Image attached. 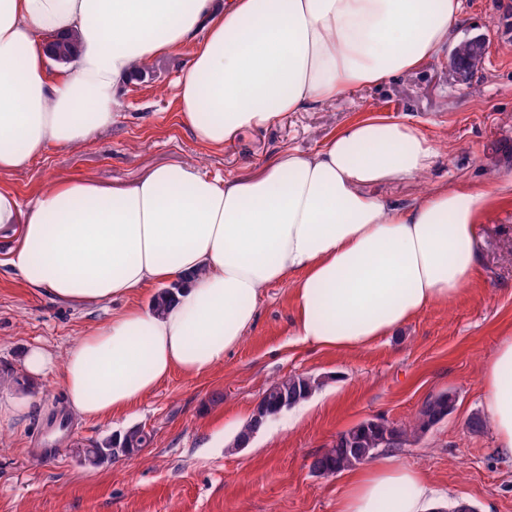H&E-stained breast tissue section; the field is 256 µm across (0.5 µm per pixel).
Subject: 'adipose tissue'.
Wrapping results in <instances>:
<instances>
[{
	"mask_svg": "<svg viewBox=\"0 0 512 512\" xmlns=\"http://www.w3.org/2000/svg\"><path fill=\"white\" fill-rule=\"evenodd\" d=\"M461 8V0H0V173L122 119L119 88L186 43L195 50L176 104L216 150L441 56ZM51 35L79 41L54 82L45 70ZM435 155L415 125L370 117L311 153L279 151L247 178L189 167L112 187L56 178L9 259L29 288L89 306L179 286L163 312L129 306L69 347L59 372L68 409L117 416L173 372L222 365L274 283L292 287L297 341L338 351L367 347L464 296L477 226L495 194L433 185L406 203L378 192L422 178ZM483 380L495 446L512 457V334L500 337ZM437 500L421 471L385 462L353 473L338 512H434Z\"/></svg>",
	"mask_w": 512,
	"mask_h": 512,
	"instance_id": "obj_1",
	"label": "adipose tissue"
}]
</instances>
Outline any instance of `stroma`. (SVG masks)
I'll list each match as a JSON object with an SVG mask.
<instances>
[{"label":"stroma","mask_w":512,"mask_h":512,"mask_svg":"<svg viewBox=\"0 0 512 512\" xmlns=\"http://www.w3.org/2000/svg\"><path fill=\"white\" fill-rule=\"evenodd\" d=\"M486 36L488 52L469 83L456 82L447 57L356 89L336 103L286 113L272 128L205 148L180 120L175 83L193 45L160 56L121 95L125 117L86 143L49 146L26 167L0 175L30 206L60 176L105 186L131 184L159 166H191L221 179L260 172L278 150L312 152L345 124L368 116L400 118L434 142L425 179L384 186L409 202L428 184L481 186L498 198L478 228L480 264L468 293L434 306L370 347L337 352L297 342L289 286L270 285L256 321L219 367L174 372L126 414L84 420L66 407L56 371L27 391L0 386V404L25 406L0 417V512H336L350 471L320 475L312 459L336 435L366 420L413 421L423 403L450 394L452 411L394 449L396 463L423 471L442 492L439 512L457 503L475 512H512V458L492 430L472 433L483 410L484 363L499 336L512 332V0H462L453 40ZM22 227L0 229V373L23 372L28 348L62 362L66 349L108 322L122 302L75 307L27 288L7 263ZM288 376L315 379L308 408H288L243 448L234 441L269 385ZM134 427L152 441L135 458L95 469L76 447Z\"/></svg>","instance_id":"obj_1"}]
</instances>
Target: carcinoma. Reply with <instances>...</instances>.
<instances>
[{"instance_id": "1", "label": "carcinoma", "mask_w": 512, "mask_h": 512, "mask_svg": "<svg viewBox=\"0 0 512 512\" xmlns=\"http://www.w3.org/2000/svg\"><path fill=\"white\" fill-rule=\"evenodd\" d=\"M316 388L314 380L302 376L288 377L271 384L238 433L235 446H240L242 438L264 427L271 416L307 400ZM452 408V397L441 393L425 401L411 429L383 422H361L339 433L330 448L314 457L311 469L328 475L356 467L376 458L385 449L402 446L409 436L427 431L445 418ZM149 441L150 435L143 429L132 428L122 434L93 442L77 453V456L83 466L97 468L109 461L135 454L147 447Z\"/></svg>"}]
</instances>
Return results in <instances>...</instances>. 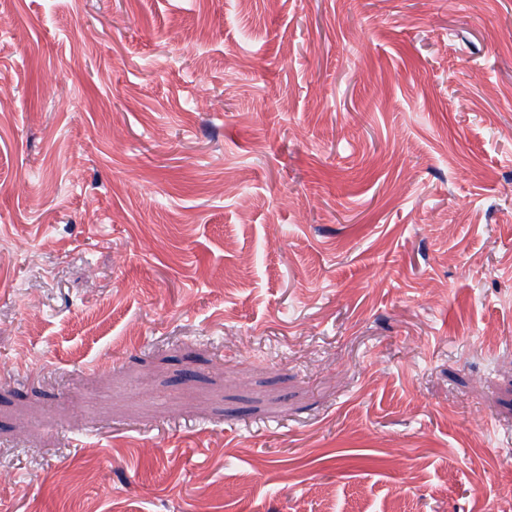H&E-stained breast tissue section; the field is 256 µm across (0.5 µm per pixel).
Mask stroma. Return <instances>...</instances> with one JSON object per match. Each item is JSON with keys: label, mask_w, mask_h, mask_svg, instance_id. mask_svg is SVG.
Here are the masks:
<instances>
[{"label": "stroma", "mask_w": 512, "mask_h": 512, "mask_svg": "<svg viewBox=\"0 0 512 512\" xmlns=\"http://www.w3.org/2000/svg\"><path fill=\"white\" fill-rule=\"evenodd\" d=\"M512 512V0H7L0 512Z\"/></svg>", "instance_id": "obj_1"}]
</instances>
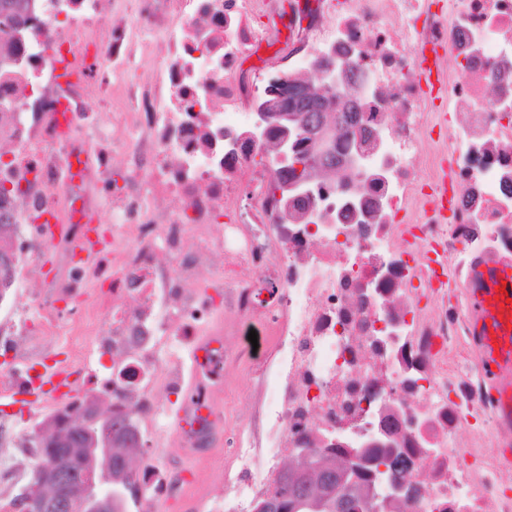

TASK TO CARRY OUT.
Reproduce nothing but the lines that run from the line containing "Mask stroma. Return" through the last line of the records, inclusive. Omit the pictures.

OUTPUT BELOW.
Mask stroma. Return <instances>...</instances> with one JSON object per match. Each item is JSON with keys: label, mask_w, mask_h, mask_svg, instance_id. mask_svg is SVG.
Here are the masks:
<instances>
[{"label": "stroma", "mask_w": 512, "mask_h": 512, "mask_svg": "<svg viewBox=\"0 0 512 512\" xmlns=\"http://www.w3.org/2000/svg\"><path fill=\"white\" fill-rule=\"evenodd\" d=\"M512 512V0H7L0 512Z\"/></svg>", "instance_id": "obj_1"}]
</instances>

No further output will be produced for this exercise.